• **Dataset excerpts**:
---*---

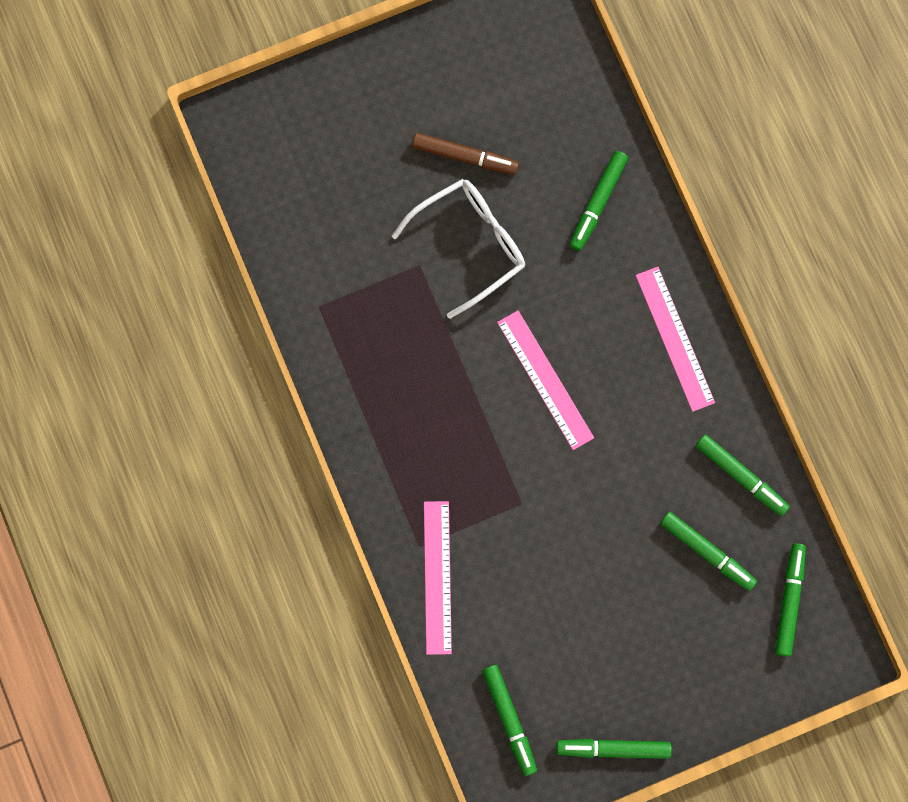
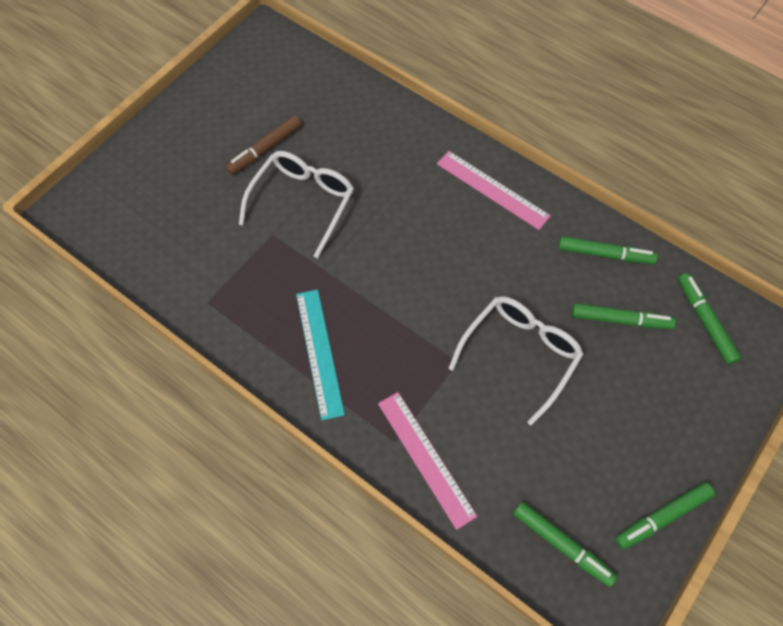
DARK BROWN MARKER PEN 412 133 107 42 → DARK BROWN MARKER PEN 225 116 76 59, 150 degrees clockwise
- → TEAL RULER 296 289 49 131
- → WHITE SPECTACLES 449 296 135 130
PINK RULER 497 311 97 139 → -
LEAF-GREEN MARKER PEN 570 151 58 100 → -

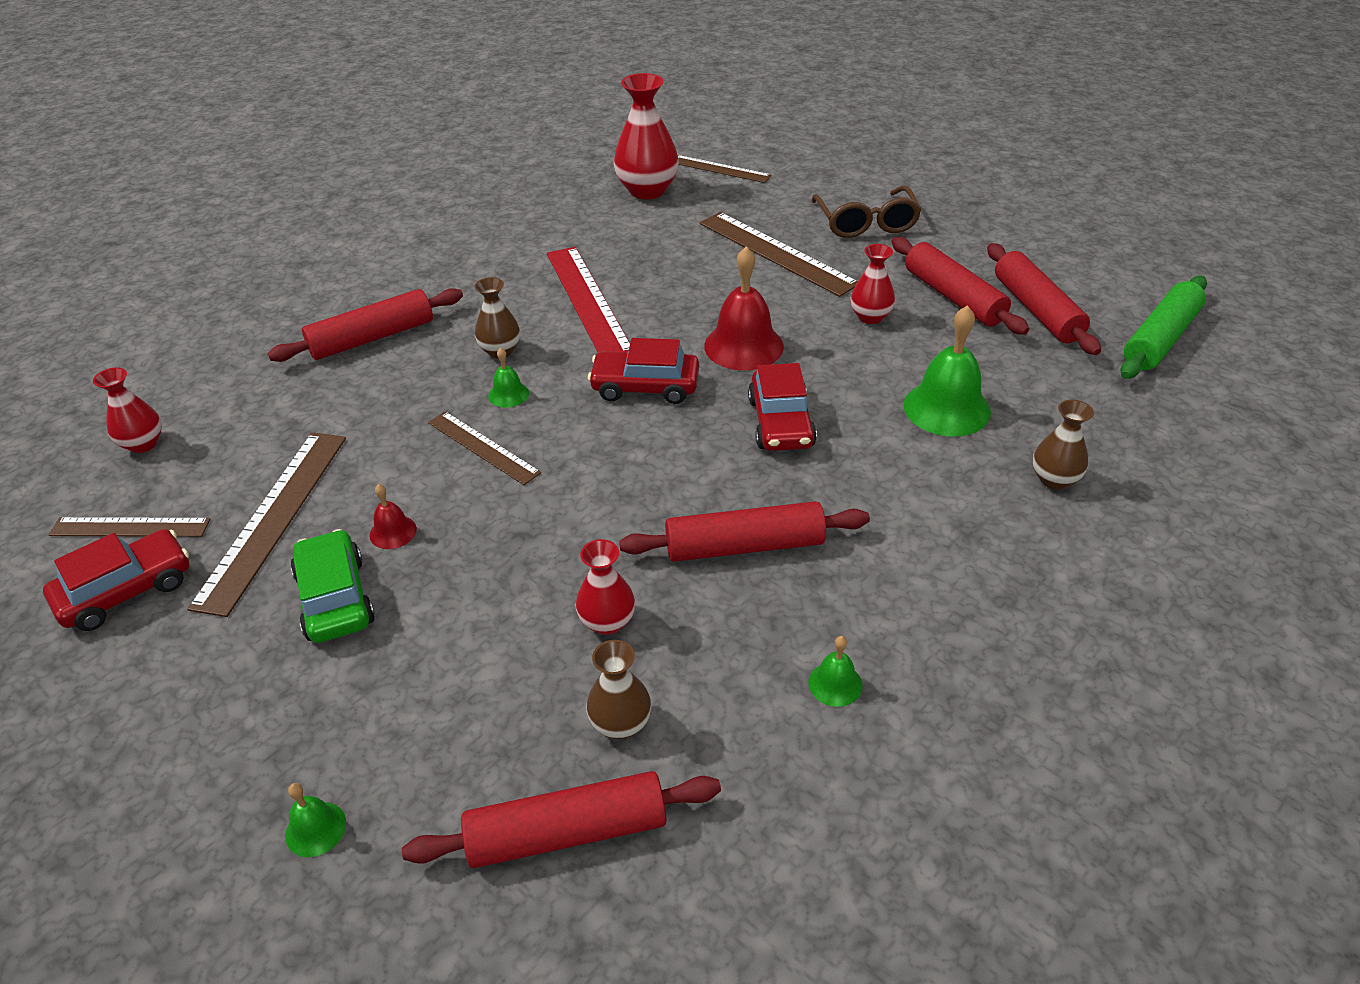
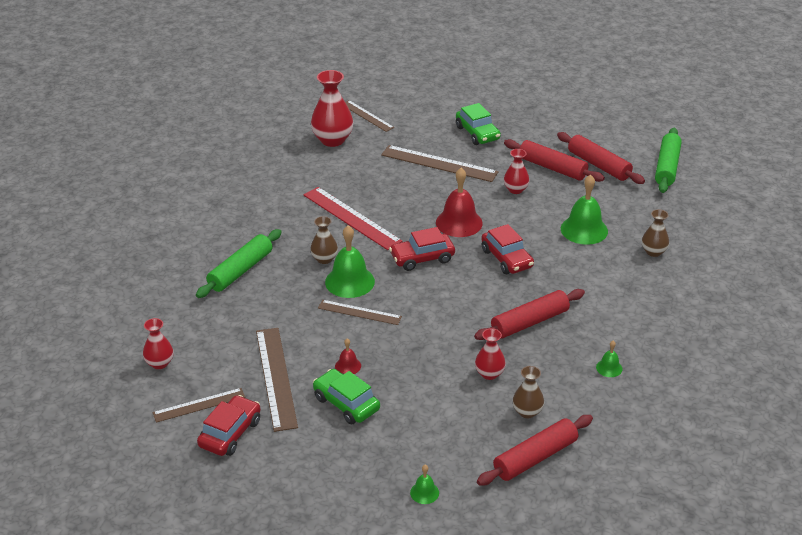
SCARLET ROLLING PIN 268 288 195 74 → LEAF-GREEN ROLLING PIN 196 229 86 69
LEAF-GREEN HAND BELL 488 347 41 61 → LEAF-GREEN HAND BELL 325 225 50 73, x2.05
DARK BROWN RULER 678 155 94 28 → DARK BROWN RULER 345 100 49 32, 45 degrees clockwise
DARK BROWN SPECTACLES 811 186 111 52 → LEAF-GREEN AUTOMOBILE 456 103 45 42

---*---

• **WHAT YOU NEED TO DO**:
Set the records down again word for word; the pictures stay out.

• **RESULT FOR THIS TASK**:
DARK BROWN MARKER PEN 412 133 107 42 → DARK BROWN MARKER PEN 225 116 76 59, 150 degrees clockwise
- → TEAL RULER 296 289 49 131
- → WHITE SPECTACLES 449 296 135 130
PINK RULER 497 311 97 139 → -
LEAF-GREEN MARKER PEN 570 151 58 100 → -

SCARLET ROLLING PIN 268 288 195 74 → LEAF-GREEN ROLLING PIN 196 229 86 69
LEAF-GREEN HAND BELL 488 347 41 61 → LEAF-GREEN HAND BELL 325 225 50 73, x2.05
DARK BROWN RULER 678 155 94 28 → DARK BROWN RULER 345 100 49 32, 45 degrees clockwise
DARK BROWN SPECTACLES 811 186 111 52 → LEAF-GREEN AUTOMOBILE 456 103 45 42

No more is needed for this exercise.